**Excerpted data:**
------------------------------------------------------------

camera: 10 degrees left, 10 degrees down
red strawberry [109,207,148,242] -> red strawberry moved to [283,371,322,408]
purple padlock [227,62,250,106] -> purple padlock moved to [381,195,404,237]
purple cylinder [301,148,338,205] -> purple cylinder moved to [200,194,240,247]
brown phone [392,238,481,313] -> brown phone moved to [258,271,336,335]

------------------------------------------------------------

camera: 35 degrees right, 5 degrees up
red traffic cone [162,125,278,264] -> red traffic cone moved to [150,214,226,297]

------------------------------------------------------------

**Directions:** Copy only this part of the entries above: the line with "purple padlock [227,62,250,106]", the line with "brown phone [392,238,481,313]", and the lines between, all exactly as written.

**Response below:**
purple padlock [227,62,250,106] -> purple padlock moved to [381,195,404,237]
purple cylinder [301,148,338,205] -> purple cylinder moved to [200,194,240,247]
brown phone [392,238,481,313] -> brown phone moved to [258,271,336,335]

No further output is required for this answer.